- What to produce: From the first line to the last, output the data exactly as it stands, minus its pictures.

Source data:
>>>

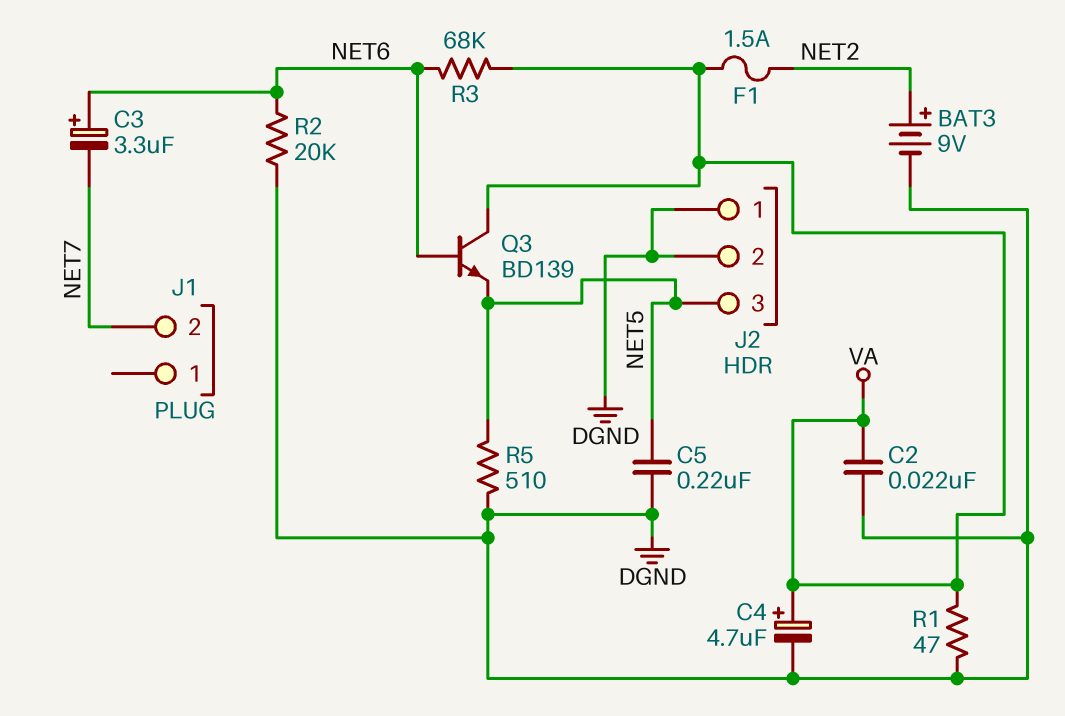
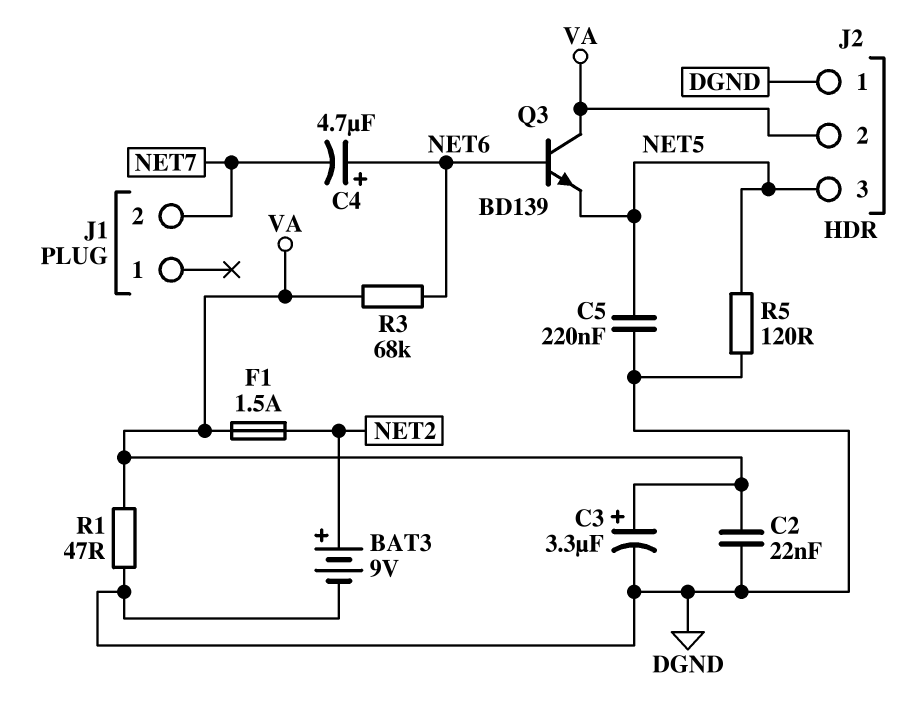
C3: 3.3uF (plus NET6, minus NET7) -> 3.3uF (plus VA, minus DGND)
C4: 4.7uF (plus VA, minus DGND) -> 4.7uF (plus NET6, minus NET7)
J2 pin 2: DGND -> VA
R2: 20k (DGND, NET6) -> none
R5: 510 (DGND, NET5) -> 120 (DGND, NET5)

<<<

- Reply to the exercise:
C3: 3.3uF (plus NET6, minus NET7) -> 3.3uF (plus VA, minus DGND)
C4: 4.7uF (plus VA, minus DGND) -> 4.7uF (plus NET6, minus NET7)
J2 pin 2: DGND -> VA
R2: 20k (DGND, NET6) -> none
R5: 510 (DGND, NET5) -> 120 (DGND, NET5)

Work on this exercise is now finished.